— Task objective —
Reproduce from the records below, with no pictures, exactly the lines between the one containing "red pentagon: moved 4 px up" and the one containing "gray trapezoid at", inclusive.

— Given data —
=======

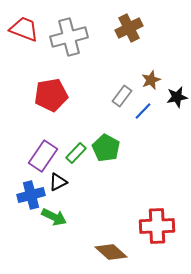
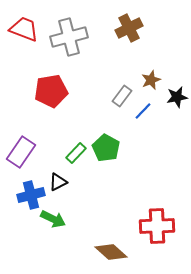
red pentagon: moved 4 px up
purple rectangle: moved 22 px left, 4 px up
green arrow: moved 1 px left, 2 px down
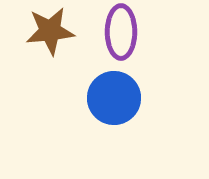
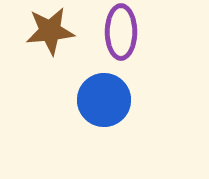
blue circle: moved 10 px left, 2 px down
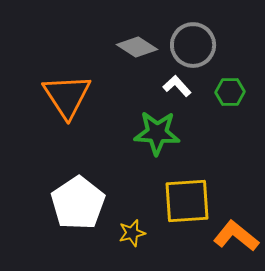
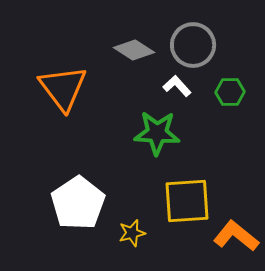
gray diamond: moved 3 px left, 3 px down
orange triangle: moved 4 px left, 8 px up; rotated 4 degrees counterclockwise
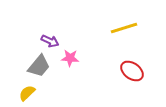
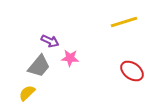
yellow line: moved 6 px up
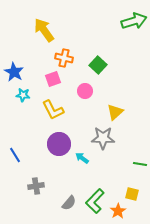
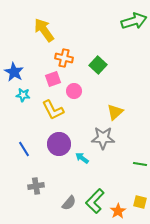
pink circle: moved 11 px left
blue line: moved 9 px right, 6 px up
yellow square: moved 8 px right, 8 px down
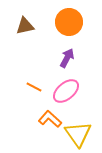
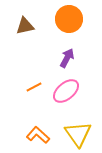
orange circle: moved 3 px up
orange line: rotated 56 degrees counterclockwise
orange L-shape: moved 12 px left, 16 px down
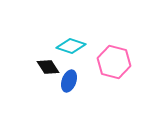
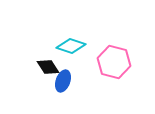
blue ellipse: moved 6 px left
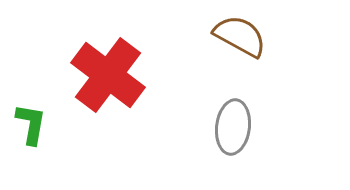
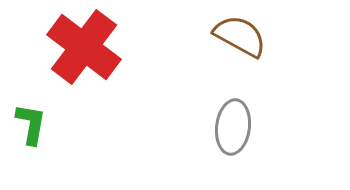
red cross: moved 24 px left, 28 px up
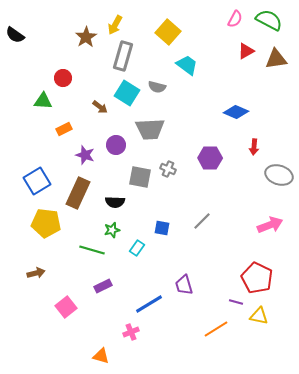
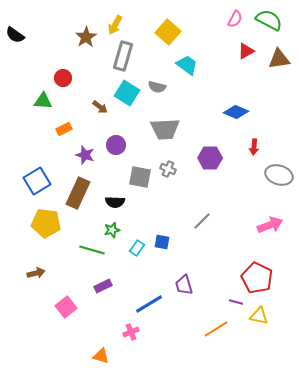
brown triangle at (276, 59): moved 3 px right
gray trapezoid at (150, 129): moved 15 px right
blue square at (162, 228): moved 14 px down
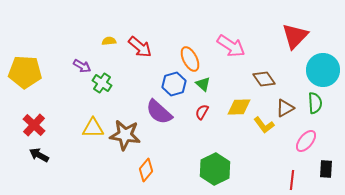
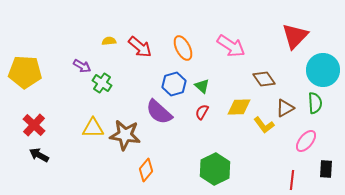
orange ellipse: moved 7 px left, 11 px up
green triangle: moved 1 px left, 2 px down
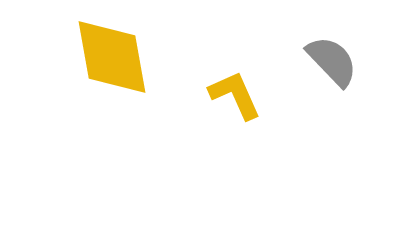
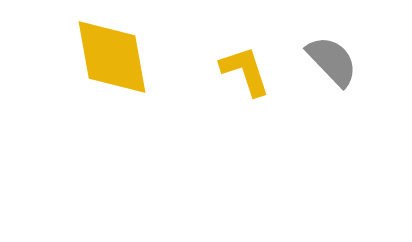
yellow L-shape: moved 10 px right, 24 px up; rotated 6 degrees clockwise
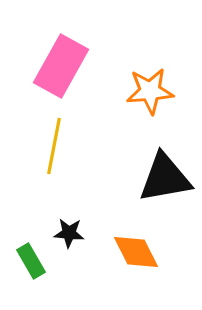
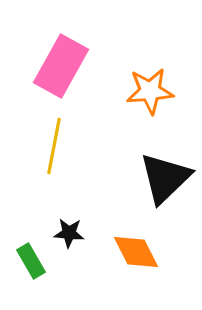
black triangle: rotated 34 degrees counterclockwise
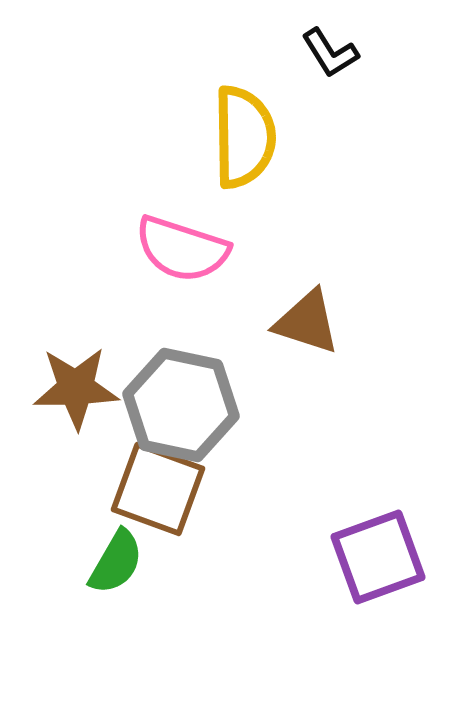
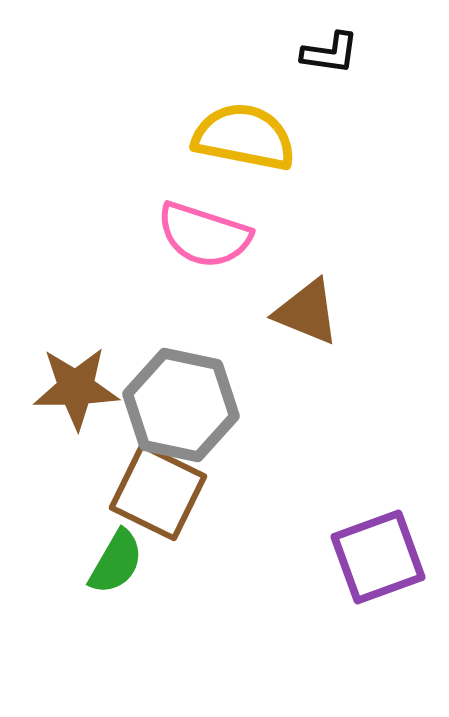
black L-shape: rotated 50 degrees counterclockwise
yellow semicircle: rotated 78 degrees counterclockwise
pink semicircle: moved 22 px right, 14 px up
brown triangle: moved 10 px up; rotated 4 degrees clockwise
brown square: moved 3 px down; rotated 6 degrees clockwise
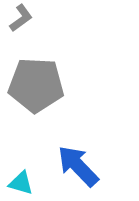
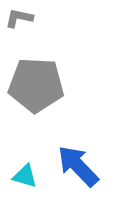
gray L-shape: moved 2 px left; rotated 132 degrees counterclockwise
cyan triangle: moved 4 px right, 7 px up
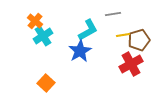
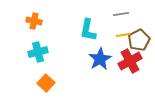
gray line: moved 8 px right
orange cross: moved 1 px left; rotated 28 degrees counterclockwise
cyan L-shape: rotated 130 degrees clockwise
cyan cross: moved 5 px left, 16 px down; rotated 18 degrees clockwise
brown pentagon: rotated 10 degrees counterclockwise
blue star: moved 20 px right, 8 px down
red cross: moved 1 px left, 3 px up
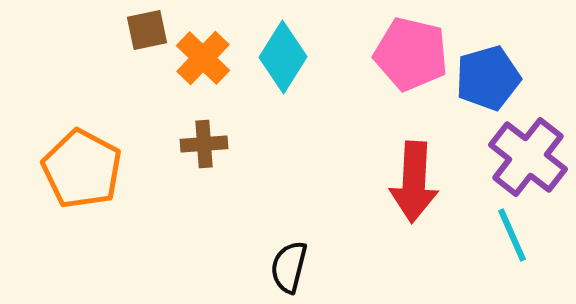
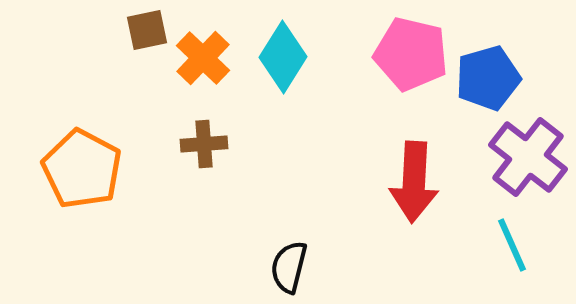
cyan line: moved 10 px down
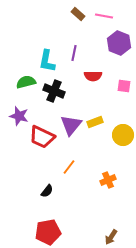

=======

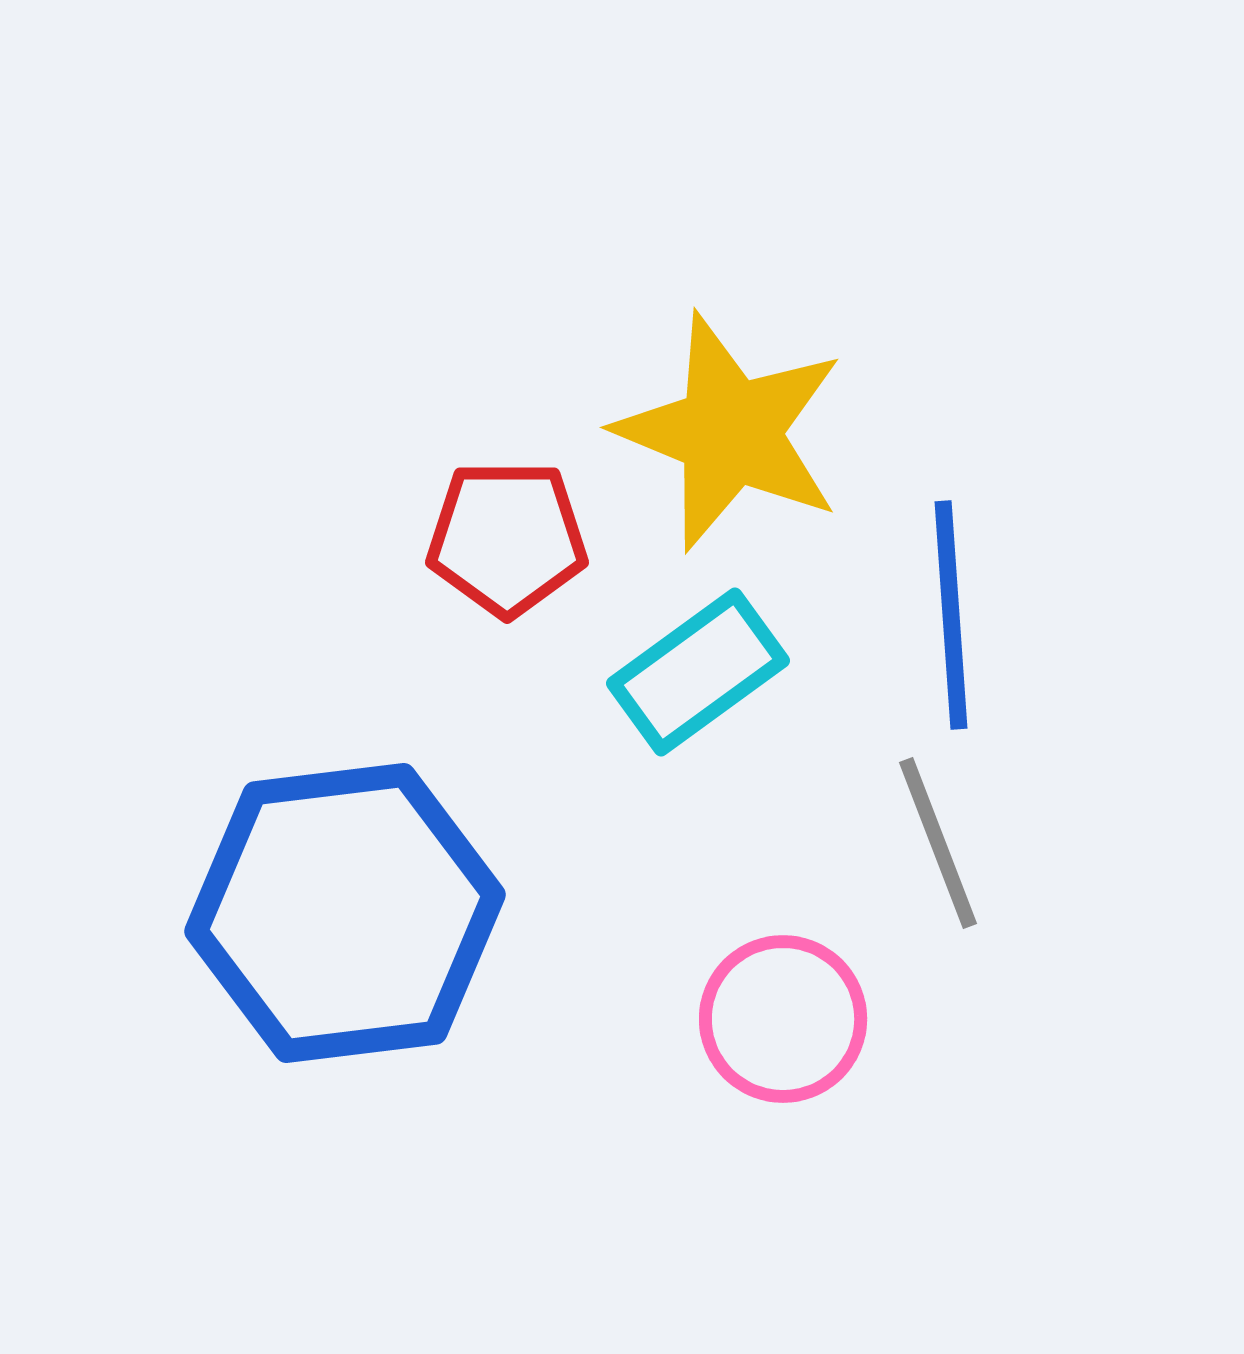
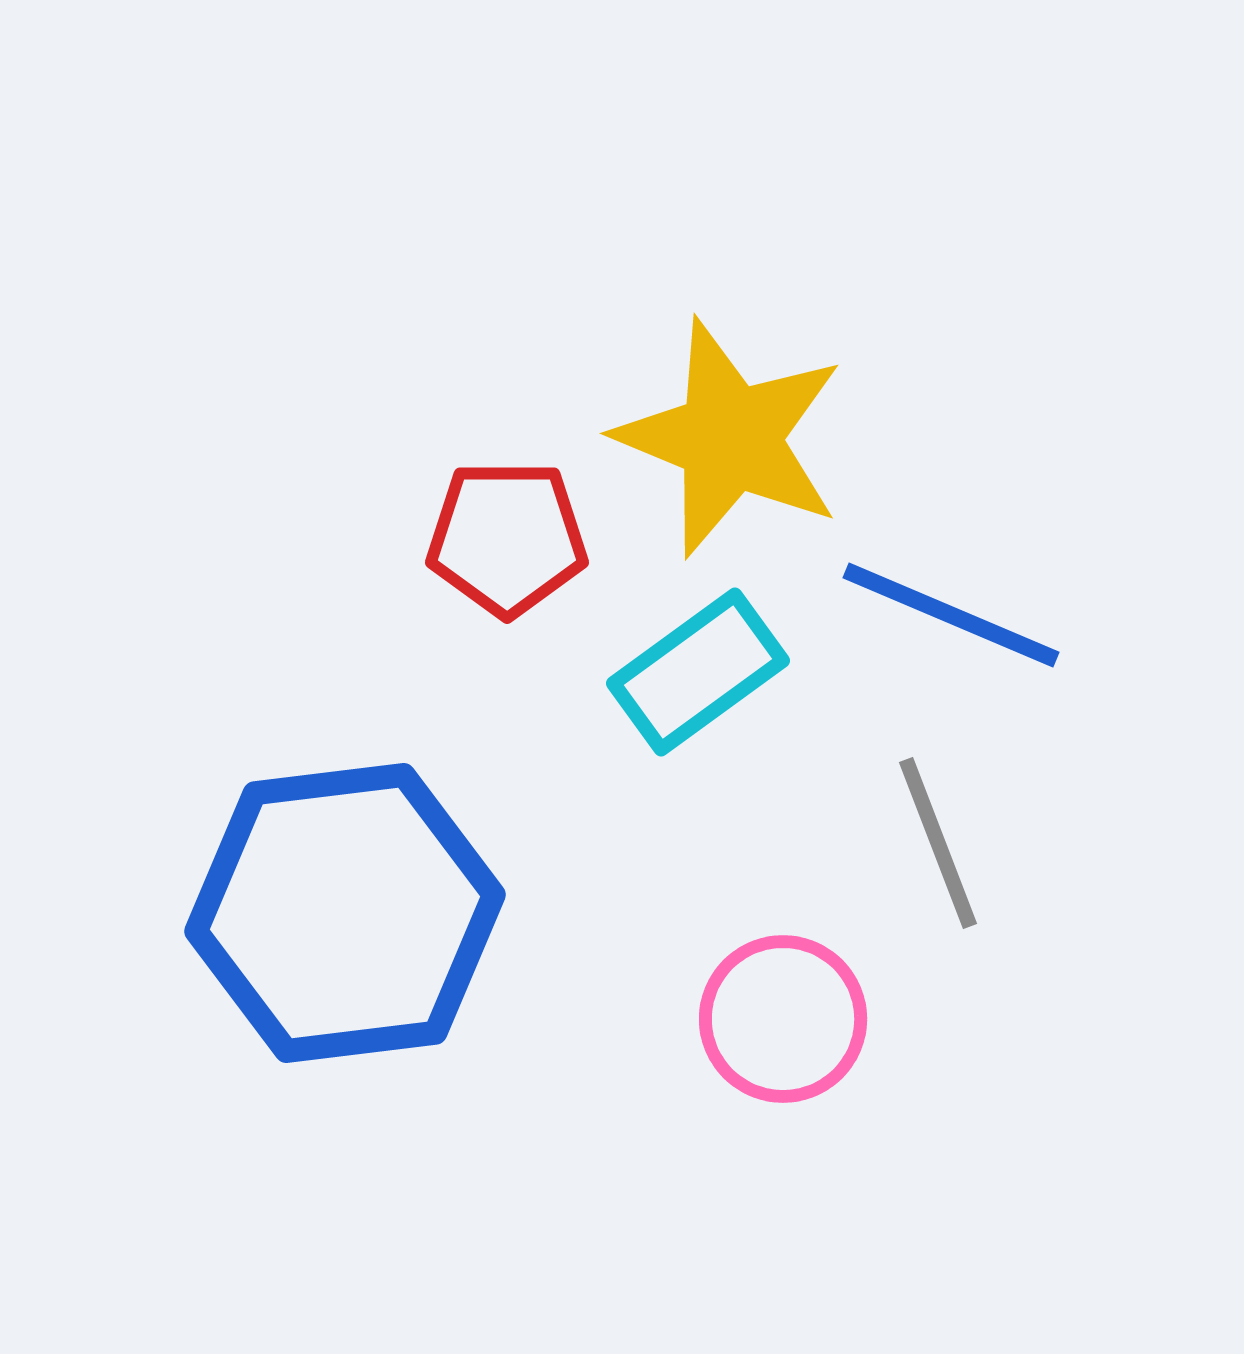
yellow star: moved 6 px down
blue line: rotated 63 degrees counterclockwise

=======

— Result for this task —
red pentagon: moved 4 px up
purple rectangle: moved 22 px left, 4 px up
green arrow: moved 1 px left, 2 px down
blue circle: moved 10 px left, 2 px down
gray diamond: moved 3 px left, 3 px down
orange triangle: moved 4 px left, 8 px up; rotated 4 degrees counterclockwise
yellow line: moved 6 px up
pink circle: moved 11 px left
blue line: moved 9 px right, 6 px up
yellow square: moved 8 px right, 8 px down
orange circle: moved 3 px up
orange line: rotated 56 degrees counterclockwise
orange L-shape: moved 12 px left, 16 px down
blue ellipse: moved 6 px left
red cross: moved 24 px left, 28 px up
brown triangle at (276, 59): moved 3 px right
gray trapezoid at (150, 129): moved 15 px right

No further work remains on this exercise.